---------- INFORMATION PROVIDED ----------

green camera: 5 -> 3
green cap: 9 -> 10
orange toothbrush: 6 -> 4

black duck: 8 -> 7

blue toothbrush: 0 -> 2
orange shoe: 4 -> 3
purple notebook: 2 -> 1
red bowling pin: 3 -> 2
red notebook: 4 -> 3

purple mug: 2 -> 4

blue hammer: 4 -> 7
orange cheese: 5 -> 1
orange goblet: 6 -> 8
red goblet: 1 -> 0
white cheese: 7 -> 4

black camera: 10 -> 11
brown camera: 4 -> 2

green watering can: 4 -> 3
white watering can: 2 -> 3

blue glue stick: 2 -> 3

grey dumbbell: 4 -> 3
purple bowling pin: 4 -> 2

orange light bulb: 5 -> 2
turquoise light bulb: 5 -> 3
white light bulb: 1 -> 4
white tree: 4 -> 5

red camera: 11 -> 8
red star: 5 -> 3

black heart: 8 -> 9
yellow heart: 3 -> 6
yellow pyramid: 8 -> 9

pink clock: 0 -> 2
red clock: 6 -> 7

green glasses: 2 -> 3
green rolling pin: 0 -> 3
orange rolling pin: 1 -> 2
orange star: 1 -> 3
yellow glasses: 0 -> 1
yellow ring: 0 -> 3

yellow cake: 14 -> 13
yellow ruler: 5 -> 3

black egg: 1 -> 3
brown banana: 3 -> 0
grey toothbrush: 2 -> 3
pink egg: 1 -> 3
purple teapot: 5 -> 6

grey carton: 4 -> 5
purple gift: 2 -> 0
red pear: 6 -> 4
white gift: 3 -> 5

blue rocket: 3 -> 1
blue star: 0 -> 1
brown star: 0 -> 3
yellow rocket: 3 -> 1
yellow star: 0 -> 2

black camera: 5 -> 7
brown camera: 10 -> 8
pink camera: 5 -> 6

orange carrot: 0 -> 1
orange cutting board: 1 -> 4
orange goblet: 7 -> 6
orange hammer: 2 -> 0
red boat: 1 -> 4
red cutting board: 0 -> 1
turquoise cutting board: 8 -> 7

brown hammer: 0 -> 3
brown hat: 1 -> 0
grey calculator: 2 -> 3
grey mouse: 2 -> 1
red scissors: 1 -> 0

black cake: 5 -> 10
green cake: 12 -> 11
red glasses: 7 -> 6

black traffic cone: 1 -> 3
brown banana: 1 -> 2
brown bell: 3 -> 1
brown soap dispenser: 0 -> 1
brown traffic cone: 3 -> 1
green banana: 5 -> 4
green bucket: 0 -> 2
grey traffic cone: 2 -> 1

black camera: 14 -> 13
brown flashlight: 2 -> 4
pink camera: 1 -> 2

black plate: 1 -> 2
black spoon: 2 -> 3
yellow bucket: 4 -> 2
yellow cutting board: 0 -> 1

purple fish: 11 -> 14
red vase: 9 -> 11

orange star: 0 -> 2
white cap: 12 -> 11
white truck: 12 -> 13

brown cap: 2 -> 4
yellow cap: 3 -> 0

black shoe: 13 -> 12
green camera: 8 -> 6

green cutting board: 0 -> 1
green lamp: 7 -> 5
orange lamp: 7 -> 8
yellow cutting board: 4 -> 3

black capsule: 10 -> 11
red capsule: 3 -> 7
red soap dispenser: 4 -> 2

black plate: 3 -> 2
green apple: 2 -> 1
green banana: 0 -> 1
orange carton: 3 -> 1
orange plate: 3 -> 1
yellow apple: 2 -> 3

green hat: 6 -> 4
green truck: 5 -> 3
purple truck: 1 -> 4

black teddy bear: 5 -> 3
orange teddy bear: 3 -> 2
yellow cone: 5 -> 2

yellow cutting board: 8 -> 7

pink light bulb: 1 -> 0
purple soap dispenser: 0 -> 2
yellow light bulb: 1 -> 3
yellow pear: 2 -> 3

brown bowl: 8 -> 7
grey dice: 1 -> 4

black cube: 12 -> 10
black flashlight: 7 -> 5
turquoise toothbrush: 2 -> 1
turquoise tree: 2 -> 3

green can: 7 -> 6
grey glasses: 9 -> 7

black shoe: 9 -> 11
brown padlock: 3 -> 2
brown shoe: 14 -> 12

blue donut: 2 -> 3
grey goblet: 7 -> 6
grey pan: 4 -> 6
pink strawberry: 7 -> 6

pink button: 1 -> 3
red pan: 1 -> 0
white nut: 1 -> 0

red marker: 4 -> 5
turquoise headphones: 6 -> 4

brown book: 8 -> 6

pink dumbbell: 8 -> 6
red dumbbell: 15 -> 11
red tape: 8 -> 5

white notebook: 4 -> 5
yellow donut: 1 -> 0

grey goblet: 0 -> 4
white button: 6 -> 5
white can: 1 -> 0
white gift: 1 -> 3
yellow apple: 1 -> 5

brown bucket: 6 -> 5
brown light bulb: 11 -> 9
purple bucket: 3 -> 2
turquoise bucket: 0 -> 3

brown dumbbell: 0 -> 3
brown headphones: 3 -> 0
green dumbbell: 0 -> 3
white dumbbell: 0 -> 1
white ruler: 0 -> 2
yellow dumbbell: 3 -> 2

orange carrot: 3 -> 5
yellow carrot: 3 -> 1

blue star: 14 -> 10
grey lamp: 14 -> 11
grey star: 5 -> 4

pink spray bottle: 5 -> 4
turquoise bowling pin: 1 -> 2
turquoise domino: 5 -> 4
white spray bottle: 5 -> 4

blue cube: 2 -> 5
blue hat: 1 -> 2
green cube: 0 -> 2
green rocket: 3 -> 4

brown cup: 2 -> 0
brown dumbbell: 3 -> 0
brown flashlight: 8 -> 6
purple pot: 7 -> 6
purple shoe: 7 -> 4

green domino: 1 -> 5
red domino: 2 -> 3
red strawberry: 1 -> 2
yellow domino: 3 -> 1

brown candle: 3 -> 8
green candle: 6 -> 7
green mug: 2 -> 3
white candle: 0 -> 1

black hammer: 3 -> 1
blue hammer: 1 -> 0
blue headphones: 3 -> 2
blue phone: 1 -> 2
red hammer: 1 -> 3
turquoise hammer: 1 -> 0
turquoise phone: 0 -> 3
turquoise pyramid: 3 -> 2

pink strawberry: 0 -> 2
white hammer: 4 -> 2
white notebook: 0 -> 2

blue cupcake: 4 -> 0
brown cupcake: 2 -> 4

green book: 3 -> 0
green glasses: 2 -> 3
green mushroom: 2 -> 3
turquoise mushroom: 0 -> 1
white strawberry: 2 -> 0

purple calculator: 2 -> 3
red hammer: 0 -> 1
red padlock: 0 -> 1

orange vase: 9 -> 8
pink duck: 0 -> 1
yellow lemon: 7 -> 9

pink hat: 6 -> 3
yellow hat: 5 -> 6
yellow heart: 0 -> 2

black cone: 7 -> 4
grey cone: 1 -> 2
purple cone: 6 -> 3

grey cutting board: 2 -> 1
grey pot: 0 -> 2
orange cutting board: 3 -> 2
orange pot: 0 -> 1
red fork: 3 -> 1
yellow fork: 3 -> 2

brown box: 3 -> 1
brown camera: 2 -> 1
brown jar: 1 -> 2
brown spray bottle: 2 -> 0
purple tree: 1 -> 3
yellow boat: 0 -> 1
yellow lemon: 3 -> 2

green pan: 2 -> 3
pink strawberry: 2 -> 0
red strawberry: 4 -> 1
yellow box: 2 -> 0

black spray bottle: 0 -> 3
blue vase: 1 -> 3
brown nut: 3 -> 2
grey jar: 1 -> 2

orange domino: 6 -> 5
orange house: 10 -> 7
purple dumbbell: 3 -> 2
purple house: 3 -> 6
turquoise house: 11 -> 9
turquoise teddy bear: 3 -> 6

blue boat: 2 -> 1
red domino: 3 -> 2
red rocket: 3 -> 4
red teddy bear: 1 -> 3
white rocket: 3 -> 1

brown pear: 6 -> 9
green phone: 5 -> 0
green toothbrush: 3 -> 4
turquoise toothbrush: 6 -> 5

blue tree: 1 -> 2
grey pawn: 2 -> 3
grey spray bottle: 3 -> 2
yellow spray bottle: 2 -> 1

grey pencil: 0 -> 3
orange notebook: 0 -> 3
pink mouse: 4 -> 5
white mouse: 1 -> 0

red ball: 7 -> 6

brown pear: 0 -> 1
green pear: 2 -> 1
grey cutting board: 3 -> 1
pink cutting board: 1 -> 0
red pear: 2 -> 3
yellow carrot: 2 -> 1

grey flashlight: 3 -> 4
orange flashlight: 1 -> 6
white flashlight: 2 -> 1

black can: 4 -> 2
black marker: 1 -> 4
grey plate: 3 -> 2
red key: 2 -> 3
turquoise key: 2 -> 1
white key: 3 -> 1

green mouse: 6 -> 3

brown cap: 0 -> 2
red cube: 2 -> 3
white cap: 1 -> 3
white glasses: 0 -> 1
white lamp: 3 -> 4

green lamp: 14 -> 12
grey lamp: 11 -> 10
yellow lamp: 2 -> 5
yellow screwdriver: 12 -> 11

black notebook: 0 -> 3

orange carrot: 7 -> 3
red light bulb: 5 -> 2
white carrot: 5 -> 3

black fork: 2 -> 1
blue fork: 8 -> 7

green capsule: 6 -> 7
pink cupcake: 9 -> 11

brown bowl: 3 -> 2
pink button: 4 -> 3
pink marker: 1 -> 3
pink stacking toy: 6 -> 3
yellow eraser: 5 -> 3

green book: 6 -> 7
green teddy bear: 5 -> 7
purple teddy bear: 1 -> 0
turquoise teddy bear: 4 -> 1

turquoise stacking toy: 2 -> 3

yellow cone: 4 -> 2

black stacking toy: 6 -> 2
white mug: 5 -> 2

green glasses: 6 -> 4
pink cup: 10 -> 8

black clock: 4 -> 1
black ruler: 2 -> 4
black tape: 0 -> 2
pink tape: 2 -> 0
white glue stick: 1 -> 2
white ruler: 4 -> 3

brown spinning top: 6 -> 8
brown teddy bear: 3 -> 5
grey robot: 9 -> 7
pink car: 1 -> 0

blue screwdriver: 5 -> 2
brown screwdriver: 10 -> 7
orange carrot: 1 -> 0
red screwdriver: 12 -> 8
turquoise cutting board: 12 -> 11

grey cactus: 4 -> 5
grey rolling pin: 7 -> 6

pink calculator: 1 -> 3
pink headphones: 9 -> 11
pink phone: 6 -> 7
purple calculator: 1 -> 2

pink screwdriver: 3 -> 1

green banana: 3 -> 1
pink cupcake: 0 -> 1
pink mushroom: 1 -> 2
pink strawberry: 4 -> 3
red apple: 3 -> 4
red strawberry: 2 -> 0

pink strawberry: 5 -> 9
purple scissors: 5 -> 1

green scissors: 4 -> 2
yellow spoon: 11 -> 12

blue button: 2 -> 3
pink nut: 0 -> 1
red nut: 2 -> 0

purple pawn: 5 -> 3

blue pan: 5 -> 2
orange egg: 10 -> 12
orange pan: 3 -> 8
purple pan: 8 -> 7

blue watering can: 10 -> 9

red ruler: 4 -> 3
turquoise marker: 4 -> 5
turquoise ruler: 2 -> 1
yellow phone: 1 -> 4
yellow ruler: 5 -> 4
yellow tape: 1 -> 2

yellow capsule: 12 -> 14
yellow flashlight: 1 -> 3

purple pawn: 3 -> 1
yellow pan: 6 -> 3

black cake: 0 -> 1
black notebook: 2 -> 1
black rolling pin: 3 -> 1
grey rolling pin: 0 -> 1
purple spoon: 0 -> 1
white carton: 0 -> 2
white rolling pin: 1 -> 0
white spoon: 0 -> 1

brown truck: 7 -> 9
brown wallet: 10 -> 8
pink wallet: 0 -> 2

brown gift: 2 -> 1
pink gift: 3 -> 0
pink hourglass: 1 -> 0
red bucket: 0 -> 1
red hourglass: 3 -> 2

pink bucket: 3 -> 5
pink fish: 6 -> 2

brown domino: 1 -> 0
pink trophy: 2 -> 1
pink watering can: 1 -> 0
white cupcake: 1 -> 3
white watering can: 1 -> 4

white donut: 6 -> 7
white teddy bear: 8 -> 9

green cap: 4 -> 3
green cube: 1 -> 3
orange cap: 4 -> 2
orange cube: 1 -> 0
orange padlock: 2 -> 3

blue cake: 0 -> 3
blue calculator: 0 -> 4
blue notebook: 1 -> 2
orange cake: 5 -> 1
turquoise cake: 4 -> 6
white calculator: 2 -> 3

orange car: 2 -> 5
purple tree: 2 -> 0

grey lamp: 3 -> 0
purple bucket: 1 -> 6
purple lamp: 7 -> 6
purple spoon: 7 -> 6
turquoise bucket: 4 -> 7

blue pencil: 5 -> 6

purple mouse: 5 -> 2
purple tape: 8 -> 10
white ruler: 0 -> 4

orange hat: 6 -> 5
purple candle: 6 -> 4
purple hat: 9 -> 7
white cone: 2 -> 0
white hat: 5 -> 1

----------

• [PROBLEM DESCRIPTION]
Nothing should appear in the answer except the lines above from the line with "blue hammer: 4 -> 7" through the line with "grey mouse: 2 -> 1", both included, written out exactly.

• [SOLUTION TO THIS PROBLEM]
blue hammer: 4 -> 7
orange cheese: 5 -> 1
orange goblet: 6 -> 8
red goblet: 1 -> 0
white cheese: 7 -> 4

black camera: 10 -> 11
brown camera: 4 -> 2

green watering can: 4 -> 3
white watering can: 2 -> 3

blue glue stick: 2 -> 3

grey dumbbell: 4 -> 3
purple bowling pin: 4 -> 2

orange light bulb: 5 -> 2
turquoise light bulb: 5 -> 3
white light bulb: 1 -> 4
white tree: 4 -> 5

red camera: 11 -> 8
red star: 5 -> 3

black heart: 8 -> 9
yellow heart: 3 -> 6
yellow pyramid: 8 -> 9

pink clock: 0 -> 2
red clock: 6 -> 7

green glasses: 2 -> 3
green rolling pin: 0 -> 3
orange rolling pin: 1 -> 2
orange star: 1 -> 3
yellow glasses: 0 -> 1
yellow ring: 0 -> 3

yellow cake: 14 -> 13
yellow ruler: 5 -> 3

black egg: 1 -> 3
brown banana: 3 -> 0
grey toothbrush: 2 -> 3
pink egg: 1 -> 3
purple teapot: 5 -> 6

grey carton: 4 -> 5
purple gift: 2 -> 0
red pear: 6 -> 4
white gift: 3 -> 5

blue rocket: 3 -> 1
blue star: 0 -> 1
brown star: 0 -> 3
yellow rocket: 3 -> 1
yellow star: 0 -> 2

black camera: 5 -> 7
brown camera: 10 -> 8
pink camera: 5 -> 6

orange carrot: 0 -> 1
orange cutting board: 1 -> 4
orange goblet: 7 -> 6
orange hammer: 2 -> 0
red boat: 1 -> 4
red cutting board: 0 -> 1
turquoise cutting board: 8 -> 7

brown hammer: 0 -> 3
brown hat: 1 -> 0
grey calculator: 2 -> 3
grey mouse: 2 -> 1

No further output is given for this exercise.